START Data for review

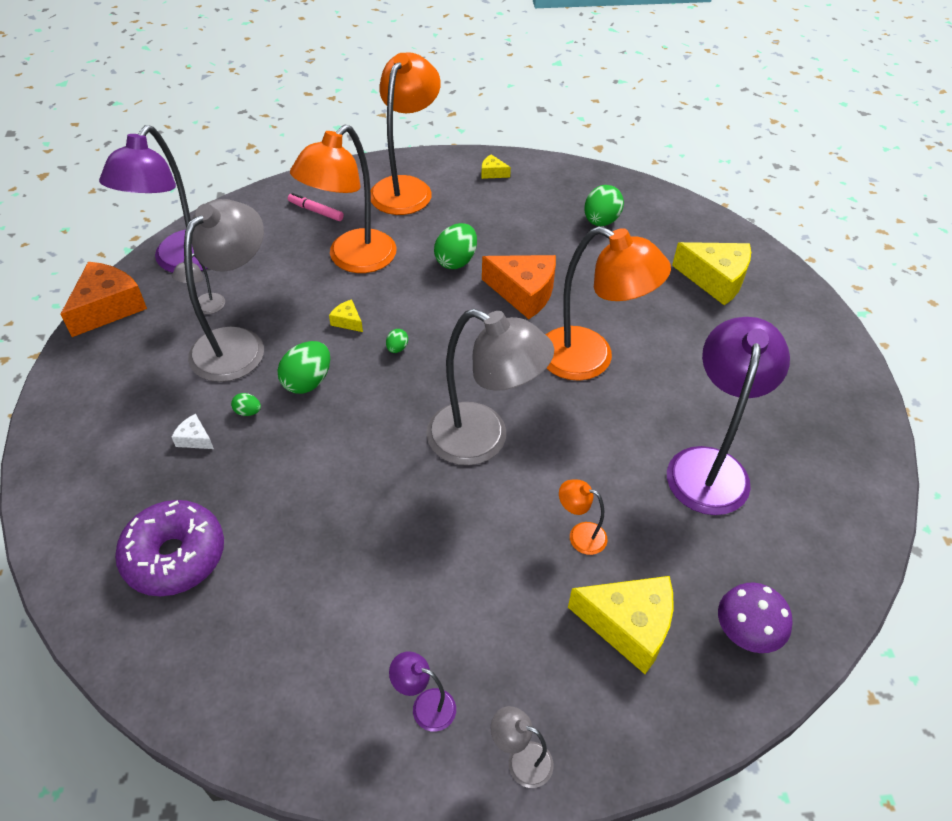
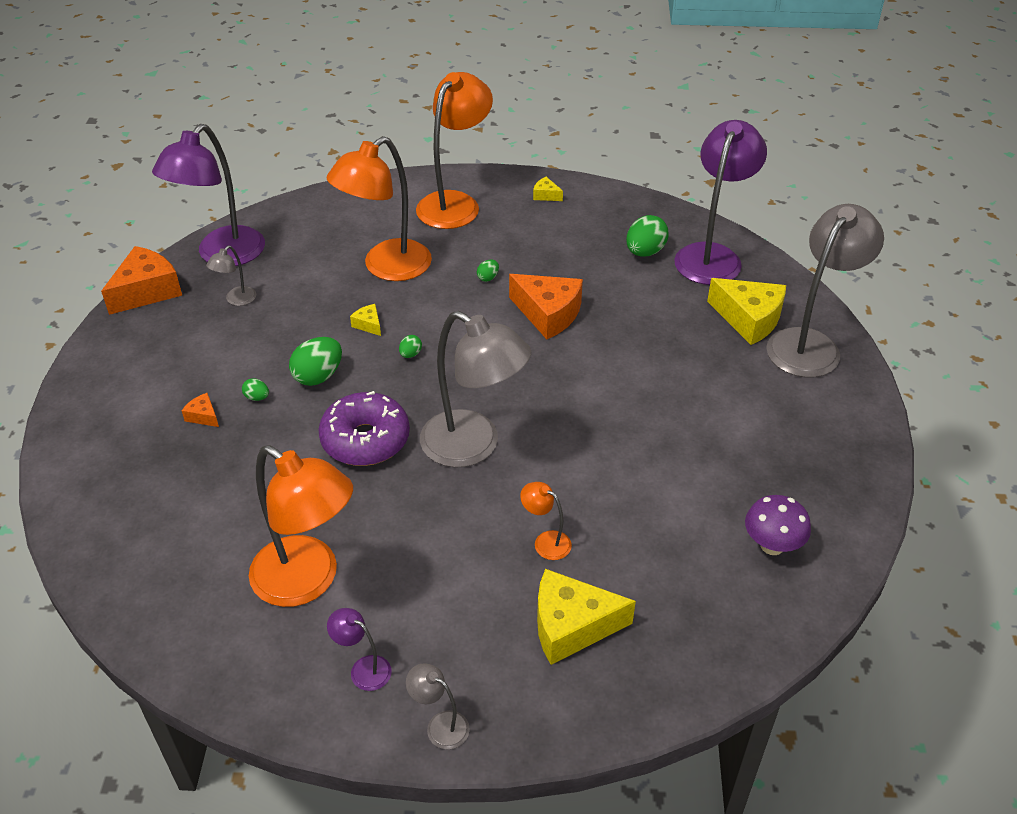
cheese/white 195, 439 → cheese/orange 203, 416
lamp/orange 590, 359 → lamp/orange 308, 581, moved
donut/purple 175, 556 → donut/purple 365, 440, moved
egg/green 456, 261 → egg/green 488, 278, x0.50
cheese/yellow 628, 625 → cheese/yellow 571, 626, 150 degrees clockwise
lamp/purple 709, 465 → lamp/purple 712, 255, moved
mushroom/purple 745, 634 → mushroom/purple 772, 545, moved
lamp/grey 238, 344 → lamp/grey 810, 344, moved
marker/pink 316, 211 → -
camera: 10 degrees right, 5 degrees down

END Data for review
START Data for review

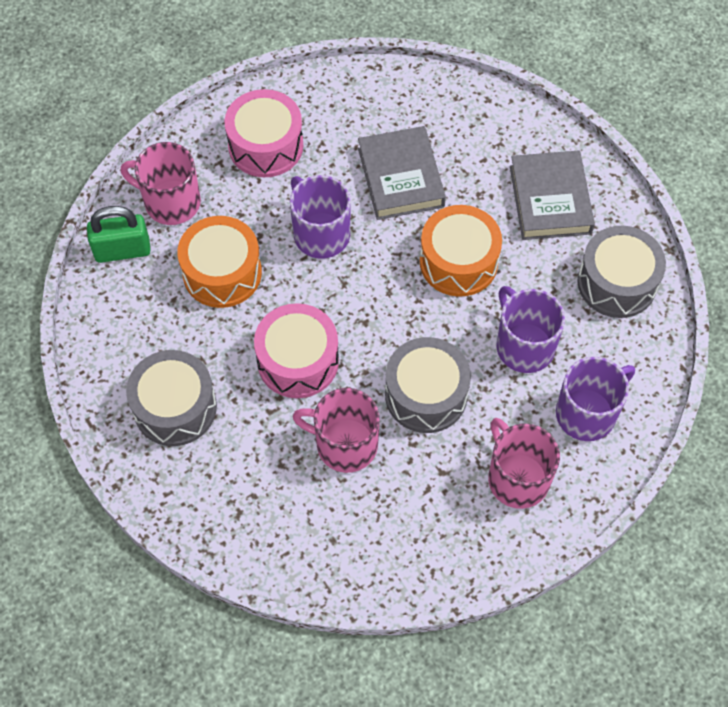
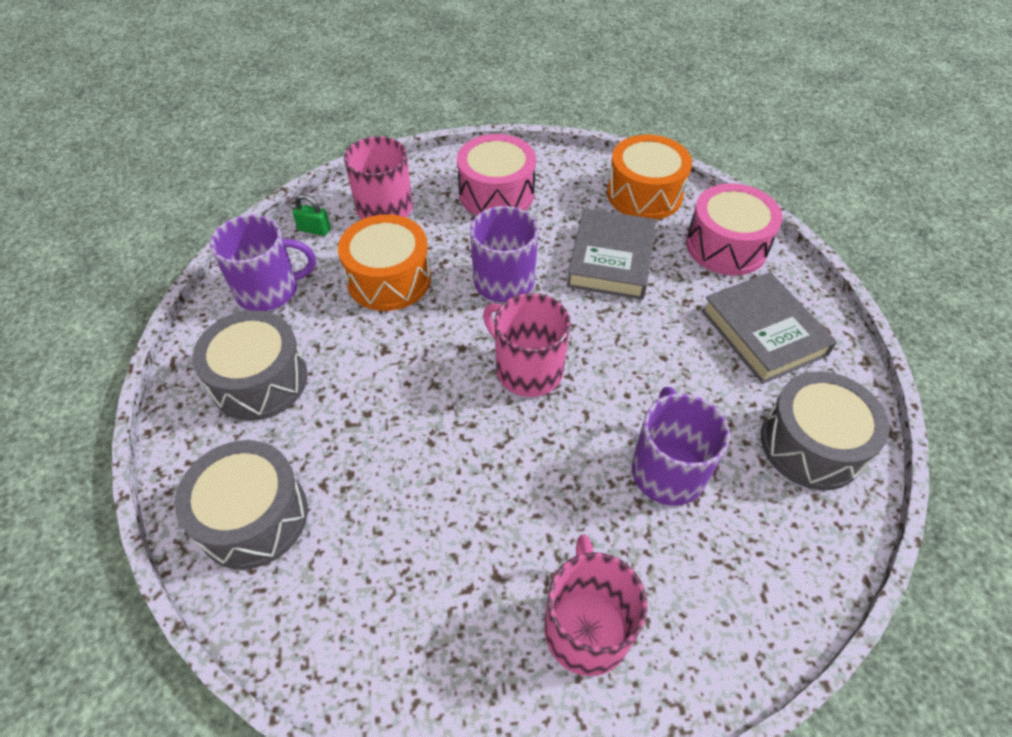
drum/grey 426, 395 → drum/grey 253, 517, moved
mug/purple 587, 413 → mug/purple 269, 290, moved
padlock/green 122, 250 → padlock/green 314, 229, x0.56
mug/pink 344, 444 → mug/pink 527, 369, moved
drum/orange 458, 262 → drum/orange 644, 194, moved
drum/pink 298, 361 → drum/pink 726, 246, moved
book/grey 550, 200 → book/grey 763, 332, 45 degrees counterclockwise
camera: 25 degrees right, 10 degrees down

END Data for review

Exercise instructions:
Please reproduce, exactly as they appear above, the lines from the line containing "cheese/white 195, 439" up to and including the line containing "camera: 10 degrees right, 5 degrees down".

Answer to the problem:
cheese/white 195, 439 → cheese/orange 203, 416
lamp/orange 590, 359 → lamp/orange 308, 581, moved
donut/purple 175, 556 → donut/purple 365, 440, moved
egg/green 456, 261 → egg/green 488, 278, x0.50
cheese/yellow 628, 625 → cheese/yellow 571, 626, 150 degrees clockwise
lamp/purple 709, 465 → lamp/purple 712, 255, moved
mushroom/purple 745, 634 → mushroom/purple 772, 545, moved
lamp/grey 238, 344 → lamp/grey 810, 344, moved
marker/pink 316, 211 → -
camera: 10 degrees right, 5 degrees down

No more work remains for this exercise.